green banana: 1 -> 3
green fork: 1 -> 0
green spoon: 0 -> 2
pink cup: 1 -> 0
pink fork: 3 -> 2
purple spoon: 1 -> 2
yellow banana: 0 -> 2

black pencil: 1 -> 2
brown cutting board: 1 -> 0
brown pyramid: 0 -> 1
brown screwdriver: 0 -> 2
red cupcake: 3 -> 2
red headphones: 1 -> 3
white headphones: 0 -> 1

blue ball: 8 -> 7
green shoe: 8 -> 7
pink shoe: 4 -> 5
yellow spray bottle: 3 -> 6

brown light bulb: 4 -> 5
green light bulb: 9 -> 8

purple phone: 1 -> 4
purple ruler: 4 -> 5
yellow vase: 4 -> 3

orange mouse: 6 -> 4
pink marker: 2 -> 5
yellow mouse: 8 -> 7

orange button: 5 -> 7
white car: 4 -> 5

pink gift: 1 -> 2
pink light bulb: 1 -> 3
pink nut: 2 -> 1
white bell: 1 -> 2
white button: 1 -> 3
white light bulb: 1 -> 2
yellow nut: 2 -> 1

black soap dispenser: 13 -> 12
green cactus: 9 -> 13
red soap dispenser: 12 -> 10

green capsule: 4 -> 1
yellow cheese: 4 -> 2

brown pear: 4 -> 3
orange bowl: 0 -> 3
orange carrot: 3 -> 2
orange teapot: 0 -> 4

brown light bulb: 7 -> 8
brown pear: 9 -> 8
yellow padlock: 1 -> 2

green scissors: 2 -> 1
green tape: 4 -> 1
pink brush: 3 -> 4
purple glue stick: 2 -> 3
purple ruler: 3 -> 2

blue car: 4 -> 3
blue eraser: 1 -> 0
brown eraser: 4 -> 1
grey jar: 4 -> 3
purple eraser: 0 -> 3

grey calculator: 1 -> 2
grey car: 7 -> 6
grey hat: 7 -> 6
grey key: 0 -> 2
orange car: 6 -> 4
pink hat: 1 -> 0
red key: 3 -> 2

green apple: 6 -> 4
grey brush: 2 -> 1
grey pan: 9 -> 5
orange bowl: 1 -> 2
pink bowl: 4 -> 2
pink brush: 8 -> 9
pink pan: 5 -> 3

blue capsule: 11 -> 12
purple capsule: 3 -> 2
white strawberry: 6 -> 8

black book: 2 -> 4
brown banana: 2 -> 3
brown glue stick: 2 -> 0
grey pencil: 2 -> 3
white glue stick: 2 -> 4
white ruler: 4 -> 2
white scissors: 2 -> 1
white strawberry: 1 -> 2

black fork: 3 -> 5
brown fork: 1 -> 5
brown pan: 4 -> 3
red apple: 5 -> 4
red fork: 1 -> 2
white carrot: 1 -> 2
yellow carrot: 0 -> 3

◆ **EXERCISE GOAL**
Filter the entries by the string "bulb" and copy each matching line.

◆ **OUTPUT FOR THIS EXERCISE**
brown light bulb: 4 -> 5
green light bulb: 9 -> 8
pink light bulb: 1 -> 3
white light bulb: 1 -> 2
brown light bulb: 7 -> 8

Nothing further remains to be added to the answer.